_LO QUE SE PIDE_
Convierte en una lista JSON de cadenas los registros que van desde el principio hasta la línea que contiene "coordinates (139, 657).", ambas incluidas. Pon una cadena por cada línea y omite las líneas en blanco.
________
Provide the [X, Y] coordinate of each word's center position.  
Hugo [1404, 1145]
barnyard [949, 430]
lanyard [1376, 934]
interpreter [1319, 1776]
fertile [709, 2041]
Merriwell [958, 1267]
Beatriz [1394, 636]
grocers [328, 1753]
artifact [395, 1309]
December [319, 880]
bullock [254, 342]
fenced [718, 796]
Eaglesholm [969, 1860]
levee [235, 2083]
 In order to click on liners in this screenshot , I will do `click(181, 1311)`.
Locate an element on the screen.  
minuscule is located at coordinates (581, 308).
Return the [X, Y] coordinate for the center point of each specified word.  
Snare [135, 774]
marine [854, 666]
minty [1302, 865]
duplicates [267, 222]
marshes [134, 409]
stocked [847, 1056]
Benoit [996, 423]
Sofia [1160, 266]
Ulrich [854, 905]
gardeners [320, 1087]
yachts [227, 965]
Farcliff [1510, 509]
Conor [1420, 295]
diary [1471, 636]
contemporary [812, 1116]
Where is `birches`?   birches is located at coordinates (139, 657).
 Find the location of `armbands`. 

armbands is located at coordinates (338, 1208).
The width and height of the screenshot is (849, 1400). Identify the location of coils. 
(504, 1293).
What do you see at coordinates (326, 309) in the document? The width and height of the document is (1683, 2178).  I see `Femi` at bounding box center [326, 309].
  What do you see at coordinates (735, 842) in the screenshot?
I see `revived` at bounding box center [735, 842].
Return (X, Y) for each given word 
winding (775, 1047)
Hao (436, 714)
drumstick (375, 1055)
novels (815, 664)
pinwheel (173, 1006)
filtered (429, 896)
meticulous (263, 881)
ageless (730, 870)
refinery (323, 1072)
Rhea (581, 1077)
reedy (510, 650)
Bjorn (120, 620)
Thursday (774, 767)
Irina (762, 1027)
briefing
________
_EJERCICIO RESUELTO_
[
  "Provide the [X, Y] coordinate of each word's center position.  ",
  "Hugo [1404, 1145]",
  "barnyard [949, 430]",
  "lanyard [1376, 934]",
  "interpreter [1319, 1776]",
  "fertile [709, 2041]",
  "Merriwell [958, 1267]",
  "Beatriz [1394, 636]",
  "grocers [328, 1753]",
  "artifact [395, 1309]",
  "December [319, 880]",
  "bullock [254, 342]",
  "fenced [718, 796]",
  "Eaglesholm [969, 1860]",
  "levee [235, 2083]",
  " In order to click on liners in this screenshot , I will do `click(181, 1311)`.",
  "Locate an element on the screen.  ",
  "minuscule is located at coordinates (581, 308).",
  "Return the [X, Y] coordinate for the center point of each specified word.  ",
  "Snare [135, 774]",
  "marine [854, 666]",
  "minty [1302, 865]",
  "duplicates [267, 222]",
  "marshes [134, 409]",
  "stocked [847, 1056]",
  "Benoit [996, 423]",
  "Sofia [1160, 266]",
  "Ulrich [854, 905]",
  "gardeners [320, 1087]",
  "yachts [227, 965]",
  "Farcliff [1510, 509]",
  "Conor [1420, 295]",
  "diary [1471, 636]",
  "contemporary [812, 1116]",
  "Where is `birches`?   birches is located at coordinates (139, 657)."
]